→ **WHAT TO PRODUCE**
Everything from the first line of the material below through the line containing "(yellow) (no. 1 from left)" is to be printed exactly, and nothing more.

=== EXTRACTED DATA ===

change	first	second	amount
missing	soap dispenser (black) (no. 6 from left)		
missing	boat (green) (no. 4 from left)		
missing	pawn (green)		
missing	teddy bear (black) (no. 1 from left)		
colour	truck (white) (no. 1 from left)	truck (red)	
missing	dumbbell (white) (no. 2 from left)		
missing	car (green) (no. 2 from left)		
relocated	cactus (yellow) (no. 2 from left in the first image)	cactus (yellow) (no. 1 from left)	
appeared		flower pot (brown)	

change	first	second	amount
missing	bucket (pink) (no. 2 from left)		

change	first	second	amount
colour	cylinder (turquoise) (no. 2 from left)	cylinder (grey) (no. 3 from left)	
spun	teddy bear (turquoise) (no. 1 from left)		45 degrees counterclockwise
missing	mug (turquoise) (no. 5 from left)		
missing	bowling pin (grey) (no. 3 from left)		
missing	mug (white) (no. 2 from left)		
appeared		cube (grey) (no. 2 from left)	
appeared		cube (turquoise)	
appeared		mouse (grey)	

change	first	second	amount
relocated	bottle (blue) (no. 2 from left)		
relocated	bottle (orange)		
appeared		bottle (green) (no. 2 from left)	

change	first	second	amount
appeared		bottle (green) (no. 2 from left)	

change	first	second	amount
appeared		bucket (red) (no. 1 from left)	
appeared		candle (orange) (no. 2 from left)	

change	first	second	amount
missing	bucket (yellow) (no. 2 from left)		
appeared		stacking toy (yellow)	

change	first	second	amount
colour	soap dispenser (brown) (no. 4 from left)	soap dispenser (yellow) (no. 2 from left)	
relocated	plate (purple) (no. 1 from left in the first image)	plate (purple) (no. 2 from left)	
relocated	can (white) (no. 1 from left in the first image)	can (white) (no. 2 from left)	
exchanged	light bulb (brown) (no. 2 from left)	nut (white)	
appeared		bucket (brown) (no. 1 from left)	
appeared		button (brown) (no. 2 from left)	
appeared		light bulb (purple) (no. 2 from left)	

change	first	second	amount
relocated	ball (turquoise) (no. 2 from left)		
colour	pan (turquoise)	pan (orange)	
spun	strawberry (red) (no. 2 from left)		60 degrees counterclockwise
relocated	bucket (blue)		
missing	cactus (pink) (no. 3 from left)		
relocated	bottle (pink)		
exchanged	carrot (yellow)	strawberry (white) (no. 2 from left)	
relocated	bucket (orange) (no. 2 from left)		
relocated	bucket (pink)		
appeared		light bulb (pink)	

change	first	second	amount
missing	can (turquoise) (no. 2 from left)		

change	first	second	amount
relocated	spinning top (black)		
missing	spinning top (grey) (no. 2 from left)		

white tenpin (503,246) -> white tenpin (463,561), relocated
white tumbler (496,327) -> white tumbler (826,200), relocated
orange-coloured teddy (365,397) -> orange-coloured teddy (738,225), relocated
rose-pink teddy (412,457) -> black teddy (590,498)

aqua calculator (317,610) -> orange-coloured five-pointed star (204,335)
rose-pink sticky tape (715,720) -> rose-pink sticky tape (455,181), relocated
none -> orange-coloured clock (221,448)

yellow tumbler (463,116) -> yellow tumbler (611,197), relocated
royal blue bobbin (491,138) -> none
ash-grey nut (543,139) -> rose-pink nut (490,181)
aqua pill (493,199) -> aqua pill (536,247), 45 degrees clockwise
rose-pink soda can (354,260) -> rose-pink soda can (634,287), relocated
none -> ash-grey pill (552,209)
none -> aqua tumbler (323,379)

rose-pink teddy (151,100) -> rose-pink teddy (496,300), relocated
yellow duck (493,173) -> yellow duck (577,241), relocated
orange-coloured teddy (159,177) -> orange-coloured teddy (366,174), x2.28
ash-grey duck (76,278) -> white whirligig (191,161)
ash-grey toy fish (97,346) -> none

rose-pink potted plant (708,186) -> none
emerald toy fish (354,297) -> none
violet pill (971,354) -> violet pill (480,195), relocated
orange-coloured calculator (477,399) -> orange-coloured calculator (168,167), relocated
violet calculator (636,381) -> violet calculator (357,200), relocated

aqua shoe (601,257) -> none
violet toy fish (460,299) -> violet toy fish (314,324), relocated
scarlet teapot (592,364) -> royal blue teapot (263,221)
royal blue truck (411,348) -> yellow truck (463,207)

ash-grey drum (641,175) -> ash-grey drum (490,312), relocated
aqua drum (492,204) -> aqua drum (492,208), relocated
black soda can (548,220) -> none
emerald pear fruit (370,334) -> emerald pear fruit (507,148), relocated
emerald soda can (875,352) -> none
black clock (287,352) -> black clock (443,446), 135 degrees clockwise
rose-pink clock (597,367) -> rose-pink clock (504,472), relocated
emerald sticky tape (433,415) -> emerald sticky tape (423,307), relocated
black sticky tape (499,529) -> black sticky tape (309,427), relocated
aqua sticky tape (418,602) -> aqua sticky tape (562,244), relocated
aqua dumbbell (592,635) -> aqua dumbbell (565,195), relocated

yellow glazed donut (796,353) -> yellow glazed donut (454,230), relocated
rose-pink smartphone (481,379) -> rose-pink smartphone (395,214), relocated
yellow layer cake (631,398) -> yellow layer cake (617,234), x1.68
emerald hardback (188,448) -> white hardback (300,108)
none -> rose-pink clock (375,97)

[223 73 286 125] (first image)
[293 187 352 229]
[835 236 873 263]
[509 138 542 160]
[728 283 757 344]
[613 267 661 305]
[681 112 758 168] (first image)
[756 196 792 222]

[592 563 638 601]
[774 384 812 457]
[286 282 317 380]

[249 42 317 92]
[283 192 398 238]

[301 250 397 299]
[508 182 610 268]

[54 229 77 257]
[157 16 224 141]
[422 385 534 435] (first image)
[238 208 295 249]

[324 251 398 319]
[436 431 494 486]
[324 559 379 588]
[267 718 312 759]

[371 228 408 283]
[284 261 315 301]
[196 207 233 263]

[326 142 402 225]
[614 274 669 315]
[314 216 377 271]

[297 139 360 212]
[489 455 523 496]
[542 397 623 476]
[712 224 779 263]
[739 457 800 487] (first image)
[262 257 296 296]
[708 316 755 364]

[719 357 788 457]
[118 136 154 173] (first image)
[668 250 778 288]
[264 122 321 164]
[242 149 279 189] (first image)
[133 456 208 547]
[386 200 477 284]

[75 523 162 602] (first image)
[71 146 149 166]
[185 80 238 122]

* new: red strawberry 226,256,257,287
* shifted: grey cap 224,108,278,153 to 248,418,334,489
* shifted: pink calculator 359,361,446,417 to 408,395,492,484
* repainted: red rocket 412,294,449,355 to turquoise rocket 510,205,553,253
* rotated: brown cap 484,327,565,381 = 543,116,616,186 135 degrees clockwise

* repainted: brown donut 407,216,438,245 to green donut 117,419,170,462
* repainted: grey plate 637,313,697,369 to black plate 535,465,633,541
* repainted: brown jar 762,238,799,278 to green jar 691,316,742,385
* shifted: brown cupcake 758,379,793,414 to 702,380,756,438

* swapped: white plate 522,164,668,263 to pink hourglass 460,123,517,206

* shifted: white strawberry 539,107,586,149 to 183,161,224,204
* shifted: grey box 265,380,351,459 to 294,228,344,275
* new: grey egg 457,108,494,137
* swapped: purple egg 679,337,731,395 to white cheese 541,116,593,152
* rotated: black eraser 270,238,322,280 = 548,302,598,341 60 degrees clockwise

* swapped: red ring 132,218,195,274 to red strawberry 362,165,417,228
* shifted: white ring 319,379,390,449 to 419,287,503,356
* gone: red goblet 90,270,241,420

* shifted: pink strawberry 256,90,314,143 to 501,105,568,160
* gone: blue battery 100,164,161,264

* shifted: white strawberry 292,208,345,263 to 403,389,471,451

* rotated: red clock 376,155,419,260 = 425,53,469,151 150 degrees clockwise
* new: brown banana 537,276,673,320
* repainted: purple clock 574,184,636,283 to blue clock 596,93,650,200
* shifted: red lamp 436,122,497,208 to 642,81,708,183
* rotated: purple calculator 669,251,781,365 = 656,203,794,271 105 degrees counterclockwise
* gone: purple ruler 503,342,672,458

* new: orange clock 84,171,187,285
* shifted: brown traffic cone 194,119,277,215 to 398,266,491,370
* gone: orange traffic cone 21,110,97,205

===

→ **EXERCISE RESPONSE**
change	first	second	amount
missing	soap dispenser (black) (no. 6 from left)		
missing	boat (green) (no. 4 from left)		
missing	pawn (green)		
missing	teddy bear (black) (no. 1 from left)		
colour	truck (white) (no. 1 from left)	truck (red)	
missing	dumbbell (white) (no. 2 from left)		
missing	car (green) (no. 2 from left)		
relocated	cactus (yellow) (no. 2 from left in the first image)	cactus (yellow) (no. 1 from left)	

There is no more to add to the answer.